▸ **How to complete this task**
Omit the pictures found among the records and print everything else exactly as it stands.

▸ **Source material**
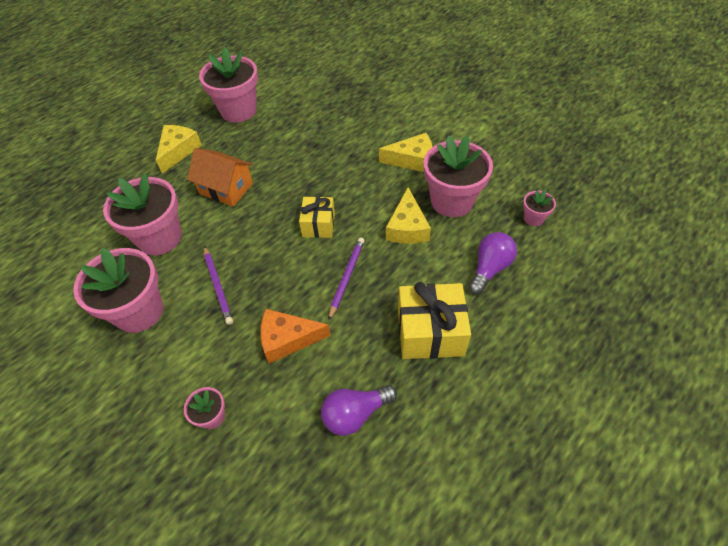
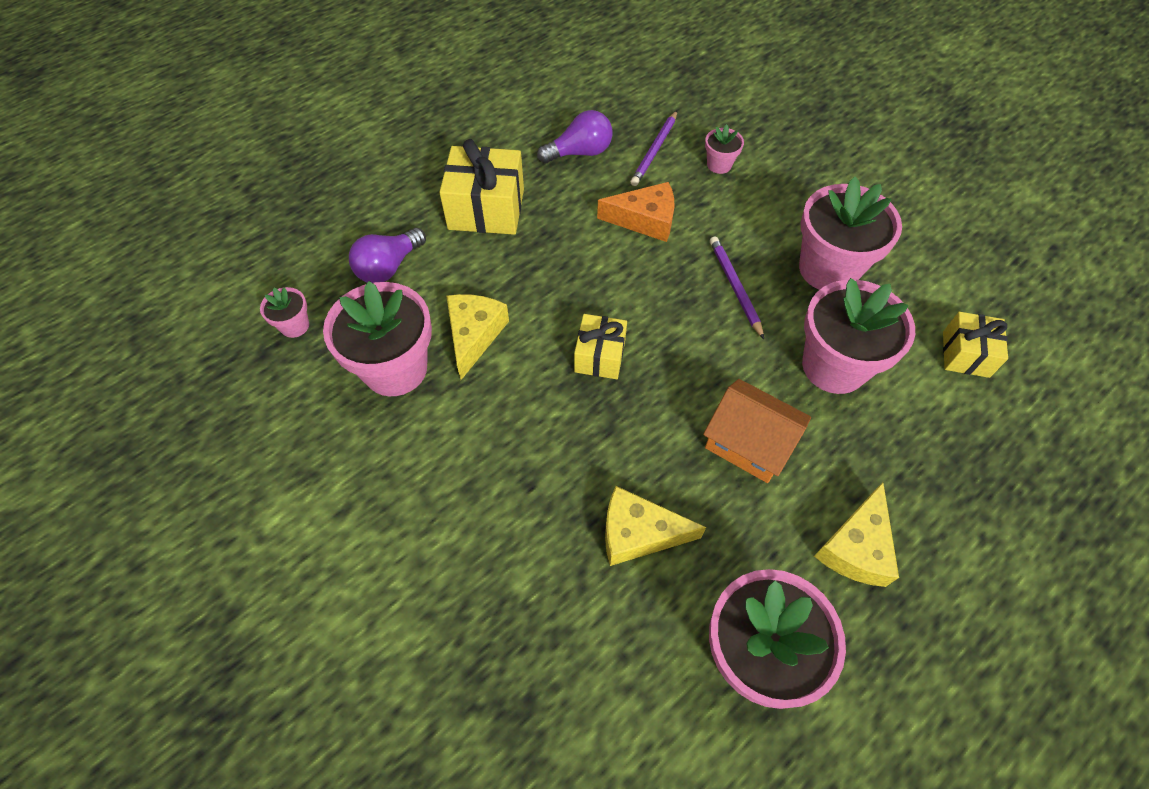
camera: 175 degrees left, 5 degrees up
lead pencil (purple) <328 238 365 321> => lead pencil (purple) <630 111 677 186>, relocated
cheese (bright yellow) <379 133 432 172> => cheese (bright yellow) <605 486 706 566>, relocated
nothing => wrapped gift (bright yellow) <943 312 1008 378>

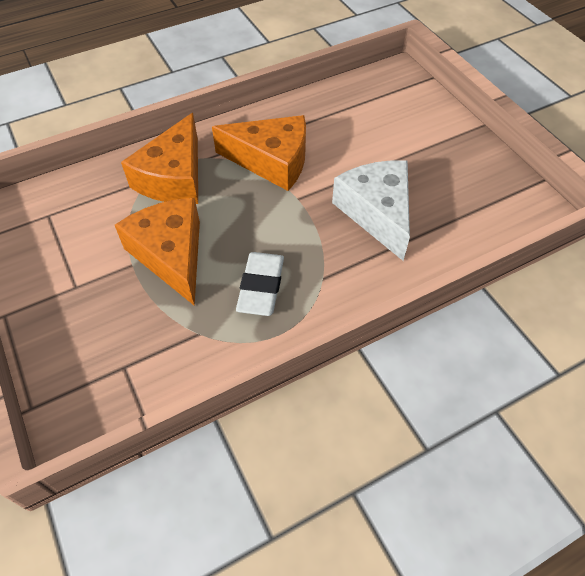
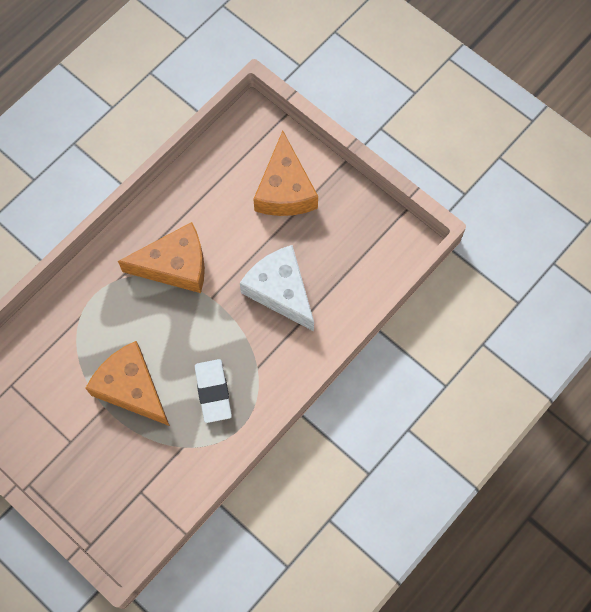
camera: 20 degrees left, 15 degrees up
cheese (orange) <121 113 198 204> => cheese (orange) <253 131 318 216>, relocated

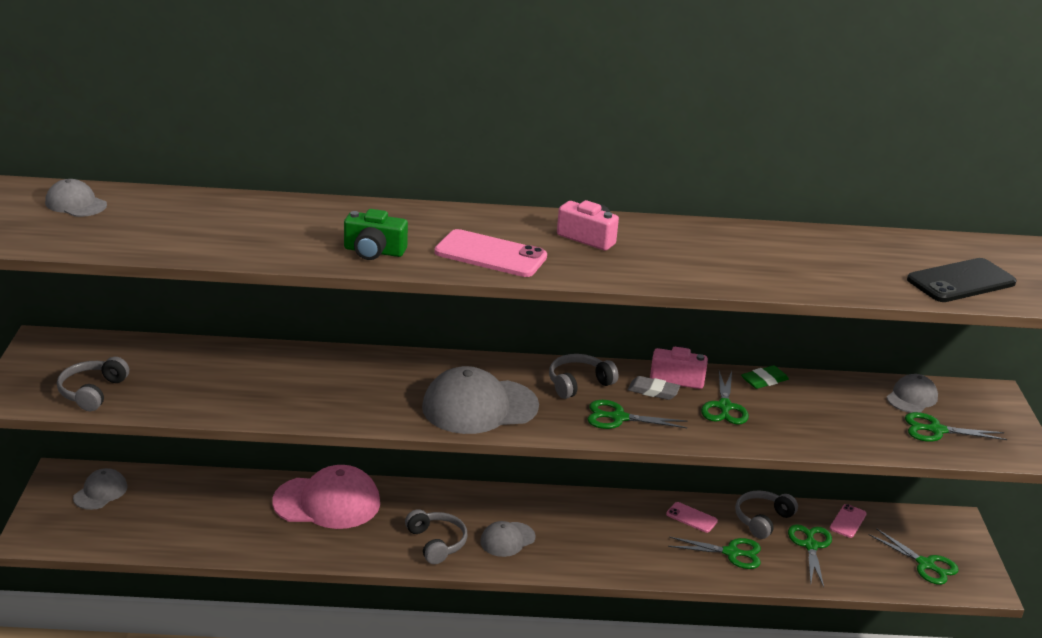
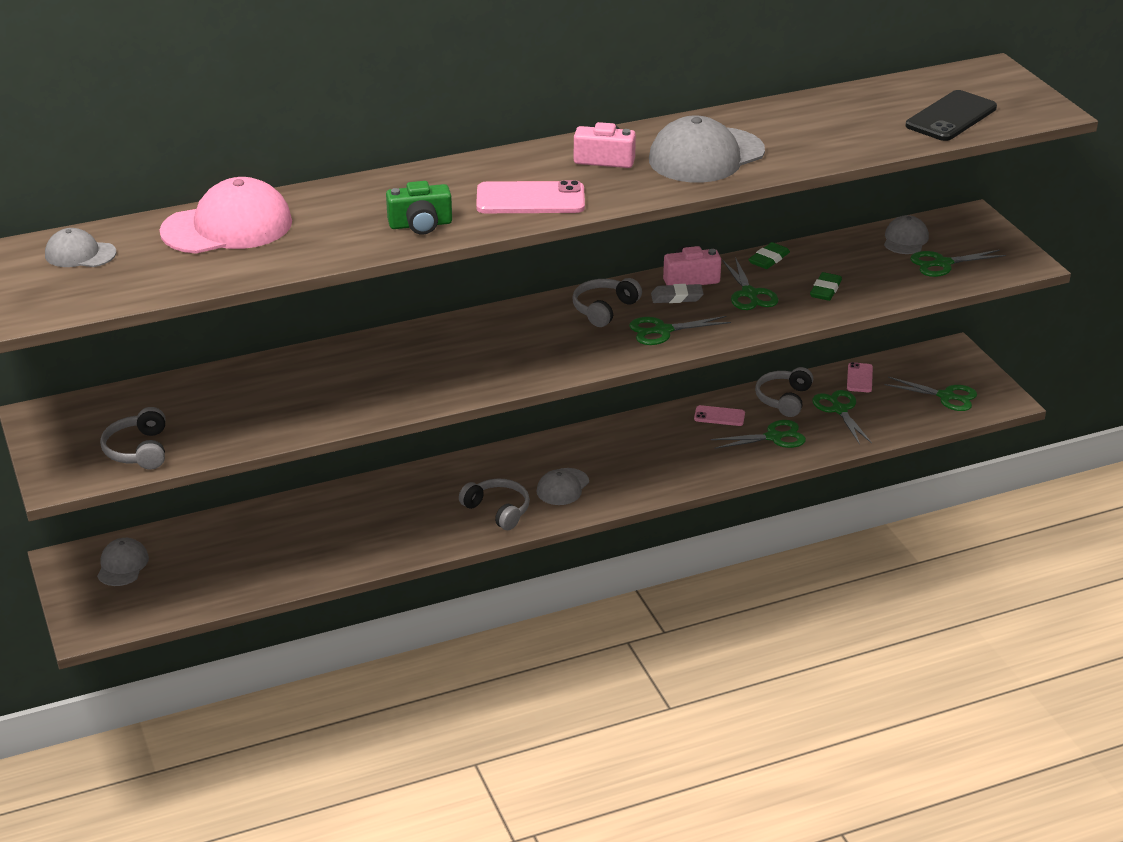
camera: 20 degrees left, 5 degrees up
cap (rosy) <272 465 380 529> => cap (rosy) <160 177 292 254>, relocated
cap (grey) <422 366 539 434> => cap (grey) <649 116 765 183>, relocated
nothing => eraser (leaf-green) <810 272 842 301>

▸ **Result of this exercise**
camera: 175 degrees left, 5 degrees up
lead pencil (purple) <328 238 365 321> => lead pencil (purple) <630 111 677 186>, relocated
cheese (bright yellow) <379 133 432 172> => cheese (bright yellow) <605 486 706 566>, relocated
nothing => wrapped gift (bright yellow) <943 312 1008 378>

camera: 20 degrees left, 15 degrees up
cheese (orange) <121 113 198 204> => cheese (orange) <253 131 318 216>, relocated

camera: 20 degrees left, 5 degrees up
cap (rosy) <272 465 380 529> => cap (rosy) <160 177 292 254>, relocated
cap (grey) <422 366 539 434> => cap (grey) <649 116 765 183>, relocated
nothing => eraser (leaf-green) <810 272 842 301>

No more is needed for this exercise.